### What is required
Copy out, exactly as written, only the line containing "pink pencil: 1 -> 3" and the lines after it through the end of the records.

******************************

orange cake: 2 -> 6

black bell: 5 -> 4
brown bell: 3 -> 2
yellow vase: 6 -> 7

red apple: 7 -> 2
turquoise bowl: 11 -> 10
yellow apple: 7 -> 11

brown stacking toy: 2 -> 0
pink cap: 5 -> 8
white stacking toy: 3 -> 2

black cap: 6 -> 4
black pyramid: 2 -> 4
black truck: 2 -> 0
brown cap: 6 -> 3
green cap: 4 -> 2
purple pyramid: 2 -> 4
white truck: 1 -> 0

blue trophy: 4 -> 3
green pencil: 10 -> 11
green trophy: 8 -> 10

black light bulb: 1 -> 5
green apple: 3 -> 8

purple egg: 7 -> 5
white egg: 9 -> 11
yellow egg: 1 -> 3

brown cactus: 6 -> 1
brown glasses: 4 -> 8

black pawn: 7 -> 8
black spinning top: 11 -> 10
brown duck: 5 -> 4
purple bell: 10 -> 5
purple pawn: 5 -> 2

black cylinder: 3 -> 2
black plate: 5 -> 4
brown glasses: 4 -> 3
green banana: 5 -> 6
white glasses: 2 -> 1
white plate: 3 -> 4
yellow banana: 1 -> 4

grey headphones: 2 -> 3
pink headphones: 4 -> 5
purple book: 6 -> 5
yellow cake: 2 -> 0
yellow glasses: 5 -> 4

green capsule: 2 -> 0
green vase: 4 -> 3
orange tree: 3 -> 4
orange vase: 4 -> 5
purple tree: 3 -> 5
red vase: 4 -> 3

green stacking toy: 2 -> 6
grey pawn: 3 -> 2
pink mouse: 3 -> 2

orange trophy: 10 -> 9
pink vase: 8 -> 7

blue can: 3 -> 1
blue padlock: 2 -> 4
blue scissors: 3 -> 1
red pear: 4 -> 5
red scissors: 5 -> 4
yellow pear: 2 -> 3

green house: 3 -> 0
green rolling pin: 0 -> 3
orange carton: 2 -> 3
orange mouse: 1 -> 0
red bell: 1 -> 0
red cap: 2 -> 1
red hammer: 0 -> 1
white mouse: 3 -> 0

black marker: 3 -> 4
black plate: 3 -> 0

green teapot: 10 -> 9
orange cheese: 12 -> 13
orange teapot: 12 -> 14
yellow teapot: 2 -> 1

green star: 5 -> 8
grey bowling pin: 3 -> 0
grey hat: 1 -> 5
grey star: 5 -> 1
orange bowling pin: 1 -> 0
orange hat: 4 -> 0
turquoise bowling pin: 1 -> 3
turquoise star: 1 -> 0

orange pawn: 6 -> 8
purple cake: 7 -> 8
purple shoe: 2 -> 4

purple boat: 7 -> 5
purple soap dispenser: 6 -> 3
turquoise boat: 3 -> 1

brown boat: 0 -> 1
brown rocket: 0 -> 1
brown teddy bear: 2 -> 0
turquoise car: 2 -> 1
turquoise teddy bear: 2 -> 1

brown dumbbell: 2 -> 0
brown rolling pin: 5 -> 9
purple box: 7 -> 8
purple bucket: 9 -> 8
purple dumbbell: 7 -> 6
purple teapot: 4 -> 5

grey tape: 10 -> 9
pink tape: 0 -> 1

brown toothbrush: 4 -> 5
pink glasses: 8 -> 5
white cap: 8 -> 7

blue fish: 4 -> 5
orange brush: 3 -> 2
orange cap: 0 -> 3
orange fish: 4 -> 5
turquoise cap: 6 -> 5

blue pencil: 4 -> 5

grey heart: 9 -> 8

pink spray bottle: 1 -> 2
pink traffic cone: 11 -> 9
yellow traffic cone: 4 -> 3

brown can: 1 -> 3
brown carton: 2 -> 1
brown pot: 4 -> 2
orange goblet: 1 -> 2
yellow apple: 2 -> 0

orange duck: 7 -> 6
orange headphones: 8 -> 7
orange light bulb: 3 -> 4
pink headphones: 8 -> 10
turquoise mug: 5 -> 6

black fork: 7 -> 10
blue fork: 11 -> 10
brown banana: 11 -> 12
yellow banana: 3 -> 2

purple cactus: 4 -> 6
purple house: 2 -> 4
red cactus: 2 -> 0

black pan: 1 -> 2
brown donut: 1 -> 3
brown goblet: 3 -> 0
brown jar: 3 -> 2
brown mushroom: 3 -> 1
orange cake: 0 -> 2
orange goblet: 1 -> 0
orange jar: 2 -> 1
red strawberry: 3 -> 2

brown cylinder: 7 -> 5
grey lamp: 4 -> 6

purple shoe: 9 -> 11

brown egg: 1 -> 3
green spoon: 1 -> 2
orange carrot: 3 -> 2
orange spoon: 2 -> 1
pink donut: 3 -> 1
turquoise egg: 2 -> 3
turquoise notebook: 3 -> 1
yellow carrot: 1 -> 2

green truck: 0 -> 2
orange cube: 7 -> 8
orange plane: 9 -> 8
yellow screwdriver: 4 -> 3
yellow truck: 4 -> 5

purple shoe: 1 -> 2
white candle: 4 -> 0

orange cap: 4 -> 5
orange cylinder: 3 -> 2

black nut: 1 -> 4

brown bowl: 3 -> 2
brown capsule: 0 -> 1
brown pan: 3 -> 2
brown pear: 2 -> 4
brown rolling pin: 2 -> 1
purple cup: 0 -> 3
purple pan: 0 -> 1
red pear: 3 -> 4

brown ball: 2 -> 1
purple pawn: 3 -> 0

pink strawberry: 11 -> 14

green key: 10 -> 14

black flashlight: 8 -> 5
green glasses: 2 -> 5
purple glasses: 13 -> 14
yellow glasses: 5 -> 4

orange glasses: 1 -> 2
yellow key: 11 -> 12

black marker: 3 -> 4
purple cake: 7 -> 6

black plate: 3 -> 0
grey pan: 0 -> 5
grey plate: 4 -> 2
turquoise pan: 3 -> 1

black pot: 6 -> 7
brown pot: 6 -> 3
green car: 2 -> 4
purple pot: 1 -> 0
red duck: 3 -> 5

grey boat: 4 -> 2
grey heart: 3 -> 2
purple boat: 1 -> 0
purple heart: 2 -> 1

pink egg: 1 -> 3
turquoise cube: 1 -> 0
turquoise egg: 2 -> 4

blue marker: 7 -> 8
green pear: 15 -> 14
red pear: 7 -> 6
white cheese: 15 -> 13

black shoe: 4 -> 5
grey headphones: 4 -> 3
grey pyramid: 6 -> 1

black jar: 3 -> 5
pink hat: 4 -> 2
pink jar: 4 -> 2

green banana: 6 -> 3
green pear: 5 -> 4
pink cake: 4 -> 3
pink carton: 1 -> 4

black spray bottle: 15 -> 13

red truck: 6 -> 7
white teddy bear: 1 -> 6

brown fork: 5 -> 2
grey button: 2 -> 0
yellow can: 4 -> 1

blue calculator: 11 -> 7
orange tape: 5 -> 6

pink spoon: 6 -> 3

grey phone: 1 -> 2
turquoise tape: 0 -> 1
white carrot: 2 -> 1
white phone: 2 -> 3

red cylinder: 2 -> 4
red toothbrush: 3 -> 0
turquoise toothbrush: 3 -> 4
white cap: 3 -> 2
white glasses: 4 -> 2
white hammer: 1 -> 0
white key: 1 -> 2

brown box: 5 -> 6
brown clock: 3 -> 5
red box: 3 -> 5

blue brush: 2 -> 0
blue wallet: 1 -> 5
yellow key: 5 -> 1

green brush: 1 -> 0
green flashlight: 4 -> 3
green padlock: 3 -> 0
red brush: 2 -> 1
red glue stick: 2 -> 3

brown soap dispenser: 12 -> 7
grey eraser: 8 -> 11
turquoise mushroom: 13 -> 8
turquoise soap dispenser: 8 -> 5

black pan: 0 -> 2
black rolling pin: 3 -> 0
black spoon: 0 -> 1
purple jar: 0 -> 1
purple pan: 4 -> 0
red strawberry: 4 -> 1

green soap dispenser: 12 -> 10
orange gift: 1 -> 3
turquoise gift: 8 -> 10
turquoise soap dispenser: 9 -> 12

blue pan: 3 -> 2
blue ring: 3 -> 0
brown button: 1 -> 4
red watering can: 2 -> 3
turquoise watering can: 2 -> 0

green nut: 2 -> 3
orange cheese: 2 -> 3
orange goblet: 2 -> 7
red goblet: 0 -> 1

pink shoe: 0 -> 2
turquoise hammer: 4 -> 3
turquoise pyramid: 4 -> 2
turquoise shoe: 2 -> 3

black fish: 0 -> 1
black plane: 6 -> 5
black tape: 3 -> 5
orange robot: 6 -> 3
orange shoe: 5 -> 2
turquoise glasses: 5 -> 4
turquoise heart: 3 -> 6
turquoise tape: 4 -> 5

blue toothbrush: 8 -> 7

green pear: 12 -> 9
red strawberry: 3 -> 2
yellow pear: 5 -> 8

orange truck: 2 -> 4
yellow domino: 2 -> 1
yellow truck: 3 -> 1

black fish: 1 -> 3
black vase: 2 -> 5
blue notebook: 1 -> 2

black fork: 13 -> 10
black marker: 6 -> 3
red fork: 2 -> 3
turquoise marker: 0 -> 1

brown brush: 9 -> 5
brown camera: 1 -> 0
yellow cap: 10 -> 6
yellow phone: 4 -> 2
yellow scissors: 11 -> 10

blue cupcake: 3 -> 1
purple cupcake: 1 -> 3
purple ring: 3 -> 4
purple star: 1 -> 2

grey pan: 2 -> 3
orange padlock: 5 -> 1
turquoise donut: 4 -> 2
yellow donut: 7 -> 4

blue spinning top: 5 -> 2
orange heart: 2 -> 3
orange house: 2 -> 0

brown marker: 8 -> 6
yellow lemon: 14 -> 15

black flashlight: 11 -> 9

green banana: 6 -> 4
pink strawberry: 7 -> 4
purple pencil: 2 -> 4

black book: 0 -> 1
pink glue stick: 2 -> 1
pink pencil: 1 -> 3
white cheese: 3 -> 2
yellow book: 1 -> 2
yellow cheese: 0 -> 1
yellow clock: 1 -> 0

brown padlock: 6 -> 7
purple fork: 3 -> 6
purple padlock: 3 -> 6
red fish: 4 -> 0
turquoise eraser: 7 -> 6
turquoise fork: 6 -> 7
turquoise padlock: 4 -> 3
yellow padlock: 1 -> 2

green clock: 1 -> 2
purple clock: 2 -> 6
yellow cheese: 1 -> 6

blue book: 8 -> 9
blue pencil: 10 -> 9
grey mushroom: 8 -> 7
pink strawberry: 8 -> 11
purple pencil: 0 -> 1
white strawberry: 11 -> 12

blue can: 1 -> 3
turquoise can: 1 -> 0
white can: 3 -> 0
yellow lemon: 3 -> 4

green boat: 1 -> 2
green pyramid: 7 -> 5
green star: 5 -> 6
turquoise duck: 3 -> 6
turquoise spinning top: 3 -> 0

******************************

### Response area
pink pencil: 1 -> 3
white cheese: 3 -> 2
yellow book: 1 -> 2
yellow cheese: 0 -> 1
yellow clock: 1 -> 0

brown padlock: 6 -> 7
purple fork: 3 -> 6
purple padlock: 3 -> 6
red fish: 4 -> 0
turquoise eraser: 7 -> 6
turquoise fork: 6 -> 7
turquoise padlock: 4 -> 3
yellow padlock: 1 -> 2

green clock: 1 -> 2
purple clock: 2 -> 6
yellow cheese: 1 -> 6

blue book: 8 -> 9
blue pencil: 10 -> 9
grey mushroom: 8 -> 7
pink strawberry: 8 -> 11
purple pencil: 0 -> 1
white strawberry: 11 -> 12

blue can: 1 -> 3
turquoise can: 1 -> 0
white can: 3 -> 0
yellow lemon: 3 -> 4

green boat: 1 -> 2
green pyramid: 7 -> 5
green star: 5 -> 6
turquoise duck: 3 -> 6
turquoise spinning top: 3 -> 0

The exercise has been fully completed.